_Activity:_ Exclude any images and output the remaining records exactly.

_Records for the task:_
-=-=-

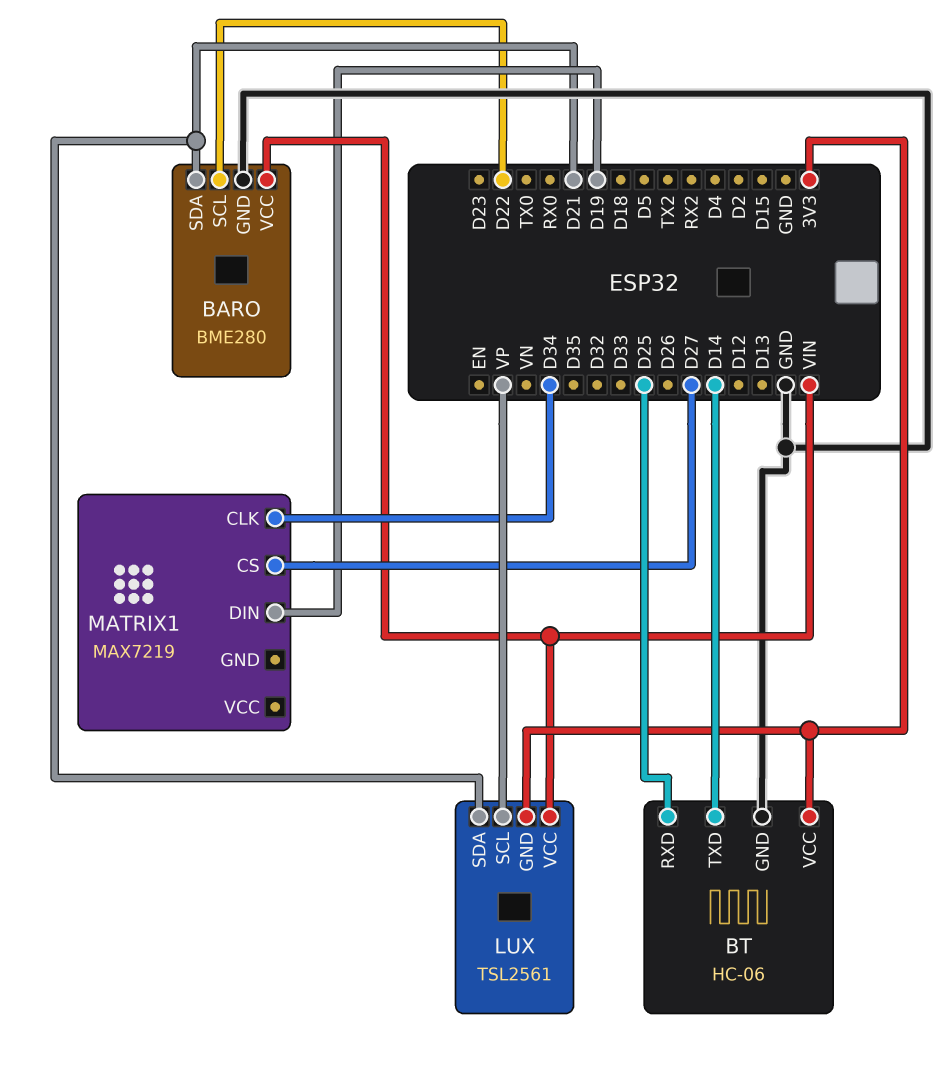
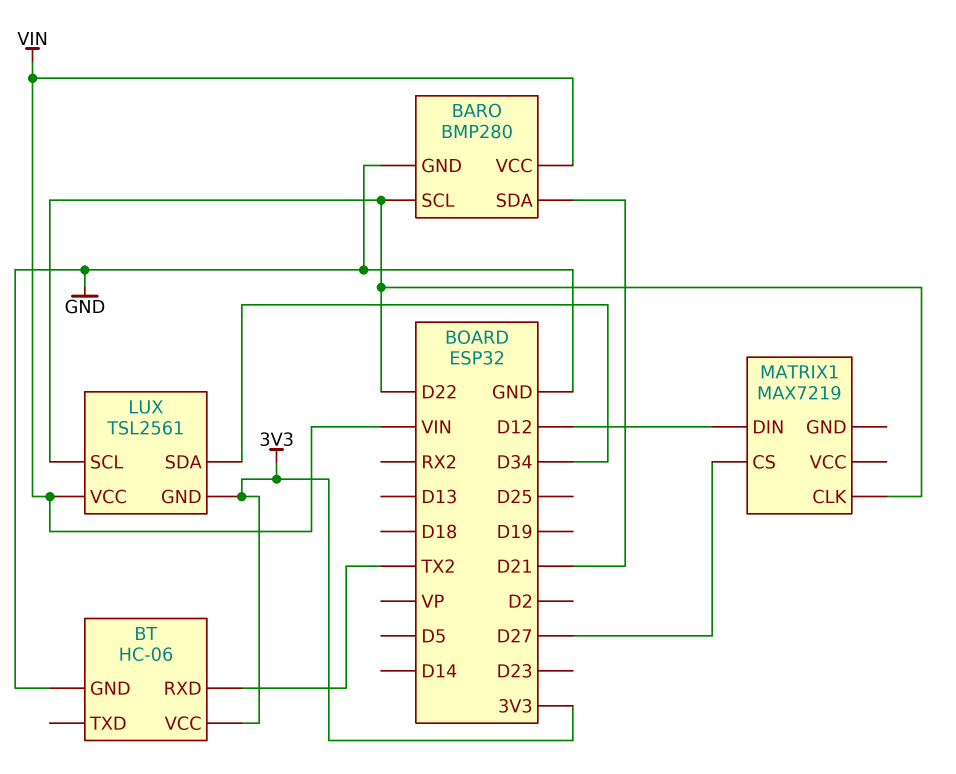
BARO: BME280 -> BMP280
BT pin RXD: D25 -> TX2
BT pin TXD: D14 -> none
LUX pin SCL: VP -> D22
LUX pin SDA: D21 -> D34
MATRIX1 pin CLK: D34 -> D22
MATRIX1 pin DIN: D19 -> D12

-=-=-

_The answer:_
BARO: BME280 -> BMP280
BT pin RXD: D25 -> TX2
BT pin TXD: D14 -> none
LUX pin SCL: VP -> D22
LUX pin SDA: D21 -> D34
MATRIX1 pin CLK: D34 -> D22
MATRIX1 pin DIN: D19 -> D12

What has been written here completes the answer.